■ **YOUR ASSIGNMENT**: Find every line below where the word "cyan" occurs. Then say how many there are, giving only the number.
(RECORD EXCERPTS)
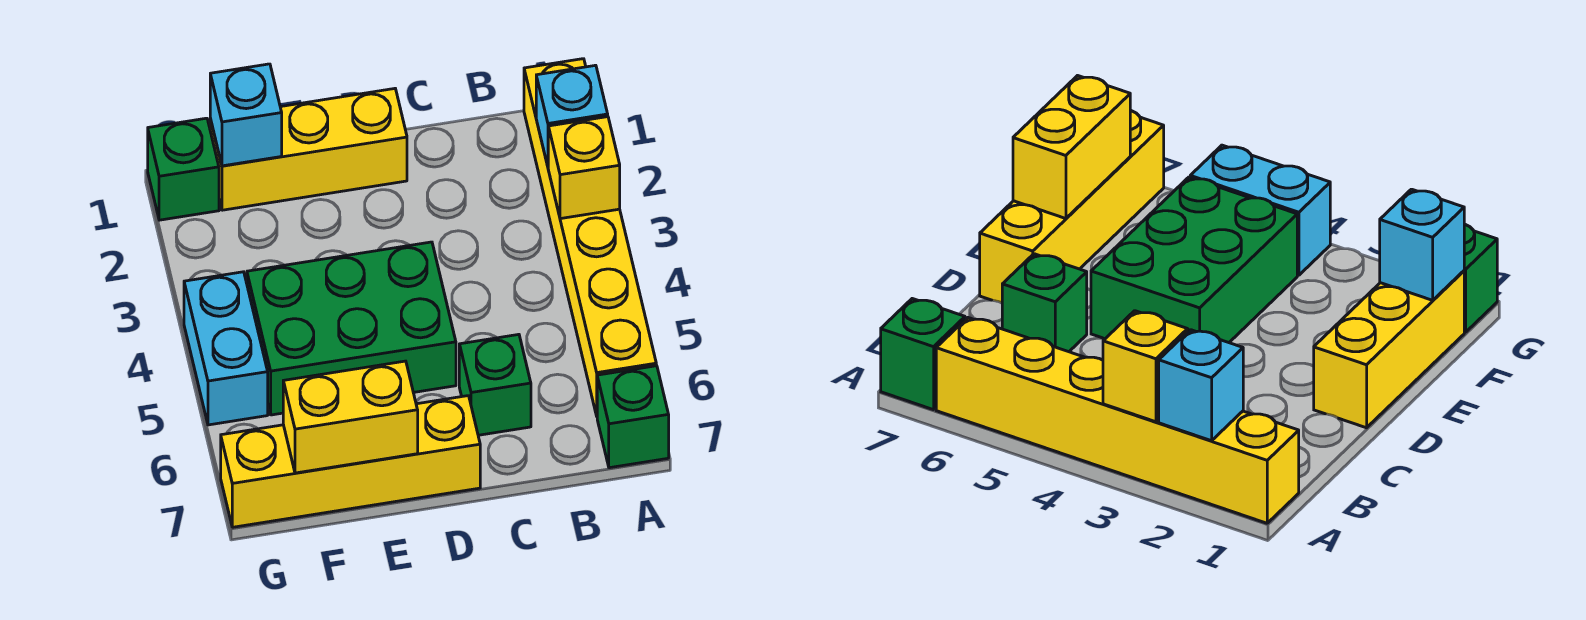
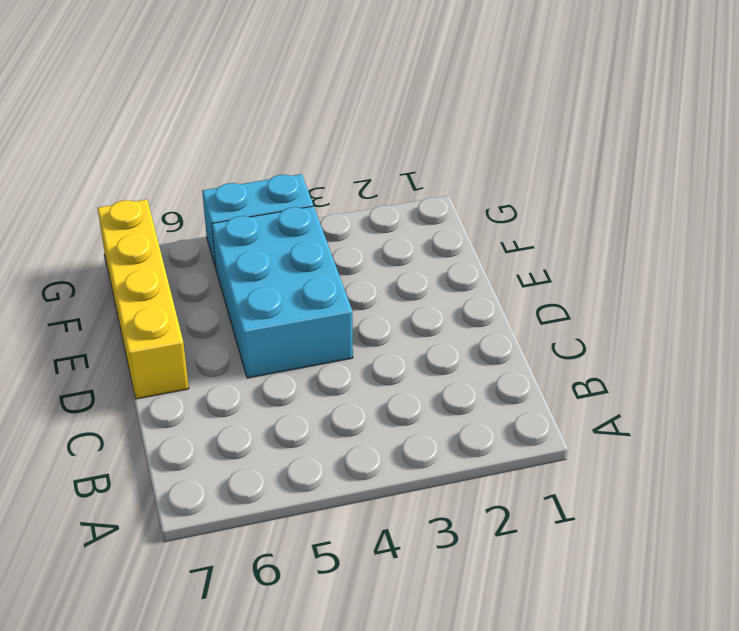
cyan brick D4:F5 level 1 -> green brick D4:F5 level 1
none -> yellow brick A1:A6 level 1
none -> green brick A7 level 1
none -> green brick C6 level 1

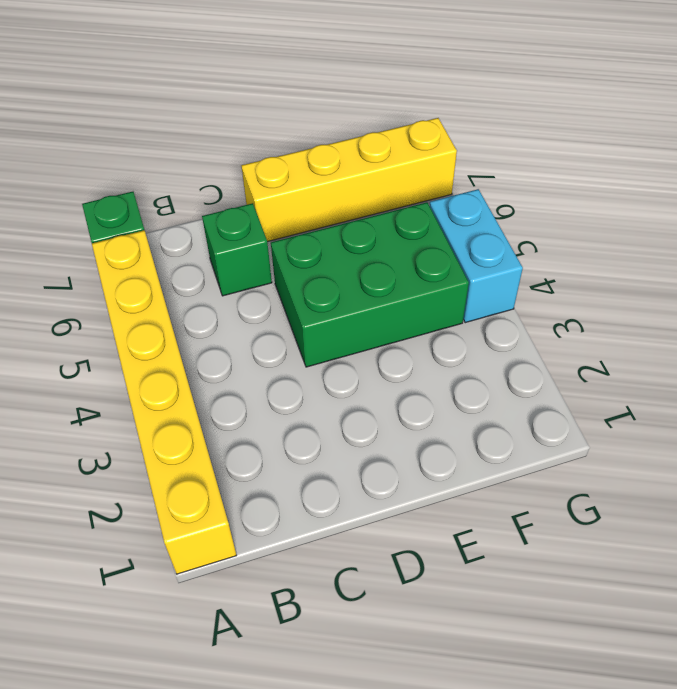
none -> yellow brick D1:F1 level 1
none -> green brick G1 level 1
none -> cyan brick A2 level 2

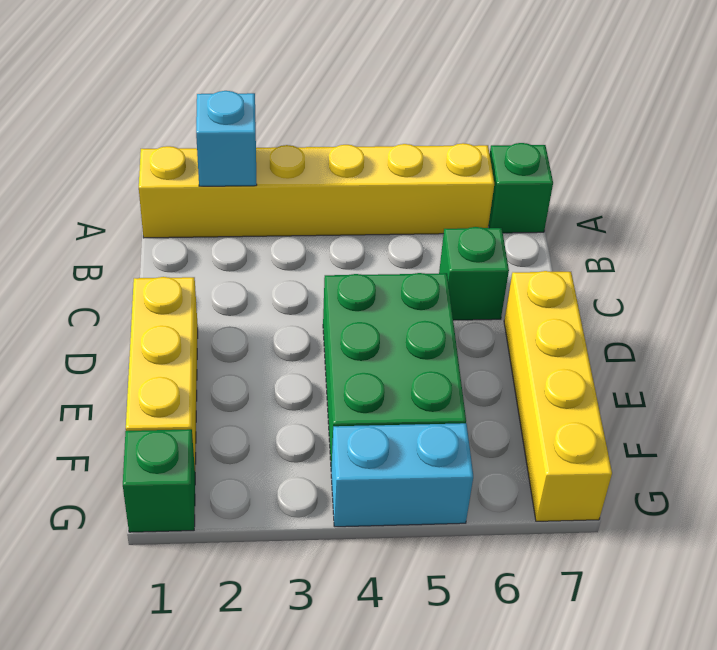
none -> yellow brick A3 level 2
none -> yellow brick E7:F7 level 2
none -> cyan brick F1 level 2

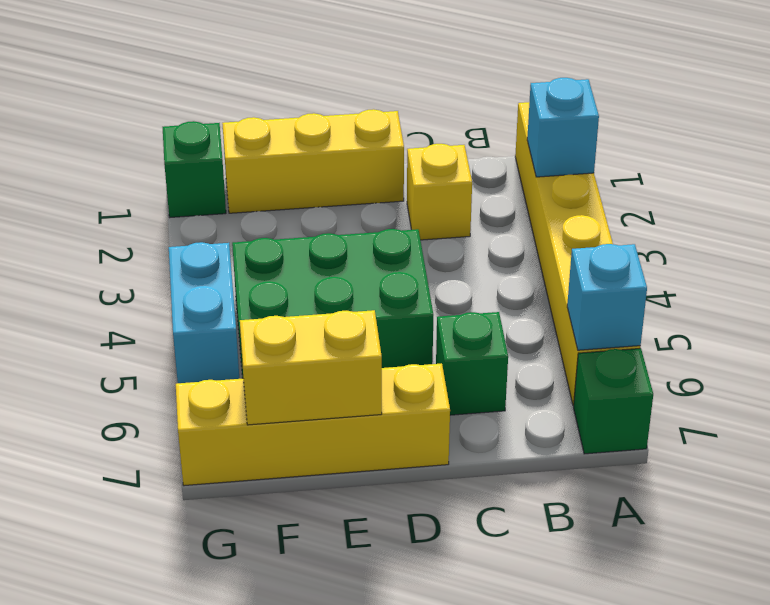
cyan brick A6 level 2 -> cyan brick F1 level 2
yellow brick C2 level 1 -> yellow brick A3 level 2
(End RECORD EXCERPTS)
■ **TASK ANSWER**: 4